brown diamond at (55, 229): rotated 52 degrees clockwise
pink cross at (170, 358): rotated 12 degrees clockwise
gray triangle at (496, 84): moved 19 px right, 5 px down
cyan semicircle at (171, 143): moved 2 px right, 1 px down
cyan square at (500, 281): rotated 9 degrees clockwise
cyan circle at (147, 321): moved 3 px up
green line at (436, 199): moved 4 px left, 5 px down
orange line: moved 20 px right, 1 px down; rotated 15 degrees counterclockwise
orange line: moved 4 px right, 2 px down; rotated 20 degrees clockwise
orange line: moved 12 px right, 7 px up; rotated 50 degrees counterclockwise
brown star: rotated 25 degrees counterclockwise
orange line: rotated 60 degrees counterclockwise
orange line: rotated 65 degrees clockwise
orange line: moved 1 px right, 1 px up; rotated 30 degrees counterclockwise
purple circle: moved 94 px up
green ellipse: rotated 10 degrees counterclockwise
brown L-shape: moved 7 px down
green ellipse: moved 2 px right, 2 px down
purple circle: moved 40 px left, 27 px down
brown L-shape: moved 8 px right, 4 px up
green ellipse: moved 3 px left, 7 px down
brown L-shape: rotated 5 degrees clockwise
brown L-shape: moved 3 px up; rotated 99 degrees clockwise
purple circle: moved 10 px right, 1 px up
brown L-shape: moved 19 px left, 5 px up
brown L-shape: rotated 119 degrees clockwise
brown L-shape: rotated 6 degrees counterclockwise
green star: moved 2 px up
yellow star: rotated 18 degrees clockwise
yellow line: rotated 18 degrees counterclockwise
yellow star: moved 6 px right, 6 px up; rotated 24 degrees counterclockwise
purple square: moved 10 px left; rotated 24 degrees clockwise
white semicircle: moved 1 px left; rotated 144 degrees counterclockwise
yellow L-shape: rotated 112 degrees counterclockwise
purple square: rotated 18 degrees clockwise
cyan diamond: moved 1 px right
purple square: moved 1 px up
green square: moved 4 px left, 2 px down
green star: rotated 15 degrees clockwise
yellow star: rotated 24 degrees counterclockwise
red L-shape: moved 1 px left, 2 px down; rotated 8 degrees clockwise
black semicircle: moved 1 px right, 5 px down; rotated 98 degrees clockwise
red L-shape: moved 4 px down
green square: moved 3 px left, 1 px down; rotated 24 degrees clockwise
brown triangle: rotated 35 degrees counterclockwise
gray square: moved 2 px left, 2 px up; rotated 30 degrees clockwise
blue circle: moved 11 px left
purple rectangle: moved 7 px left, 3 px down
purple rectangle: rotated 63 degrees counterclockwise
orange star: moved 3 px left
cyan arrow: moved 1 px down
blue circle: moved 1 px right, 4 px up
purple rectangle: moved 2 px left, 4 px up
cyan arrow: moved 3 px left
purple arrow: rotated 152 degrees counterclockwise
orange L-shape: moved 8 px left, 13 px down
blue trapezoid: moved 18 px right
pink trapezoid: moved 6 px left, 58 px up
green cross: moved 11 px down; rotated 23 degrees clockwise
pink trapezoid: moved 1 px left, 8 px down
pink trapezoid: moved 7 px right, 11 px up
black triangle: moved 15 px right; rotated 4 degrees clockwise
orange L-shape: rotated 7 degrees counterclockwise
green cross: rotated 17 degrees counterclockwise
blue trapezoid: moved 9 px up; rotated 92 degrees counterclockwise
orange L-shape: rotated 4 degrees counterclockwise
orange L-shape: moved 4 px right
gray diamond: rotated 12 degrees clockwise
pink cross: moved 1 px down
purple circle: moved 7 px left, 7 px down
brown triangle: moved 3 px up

• • •

What this task involves: Locate every line in the rows above that contains the string "pink", and copy each of those lines. Case counts.

Response to the task:
pink cross at (170, 358): rotated 12 degrees clockwise
pink trapezoid: moved 6 px left, 58 px up
pink trapezoid: moved 1 px left, 8 px down
pink trapezoid: moved 7 px right, 11 px up
pink cross: moved 1 px down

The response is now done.